WHAT THE EXERCISE ASKS: The first line of the entries through the line bearing "P1 pin 2: SIG2 -> GND": copy these lines exactly and return nothing else.

EXTRACTED RECORDS:
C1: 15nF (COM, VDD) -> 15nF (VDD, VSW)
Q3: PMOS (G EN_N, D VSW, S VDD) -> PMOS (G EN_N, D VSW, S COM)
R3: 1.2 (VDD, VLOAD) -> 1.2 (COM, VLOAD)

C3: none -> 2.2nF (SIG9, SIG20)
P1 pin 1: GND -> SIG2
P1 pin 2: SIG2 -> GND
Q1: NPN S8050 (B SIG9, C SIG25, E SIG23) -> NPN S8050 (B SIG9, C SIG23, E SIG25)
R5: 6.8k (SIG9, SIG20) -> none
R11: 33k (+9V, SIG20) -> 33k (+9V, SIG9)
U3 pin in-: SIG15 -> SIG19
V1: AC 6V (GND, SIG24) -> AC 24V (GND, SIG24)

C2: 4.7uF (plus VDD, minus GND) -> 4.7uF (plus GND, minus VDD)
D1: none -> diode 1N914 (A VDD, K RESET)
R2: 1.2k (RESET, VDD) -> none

TASK ANSWER:
C1: 15nF (COM, VDD) -> 15nF (VDD, VSW)
Q3: PMOS (G EN_N, D VSW, S VDD) -> PMOS (G EN_N, D VSW, S COM)
R3: 1.2 (VDD, VLOAD) -> 1.2 (COM, VLOAD)

C3: none -> 2.2nF (SIG9, SIG20)
P1 pin 1: GND -> SIG2
P1 pin 2: SIG2 -> GND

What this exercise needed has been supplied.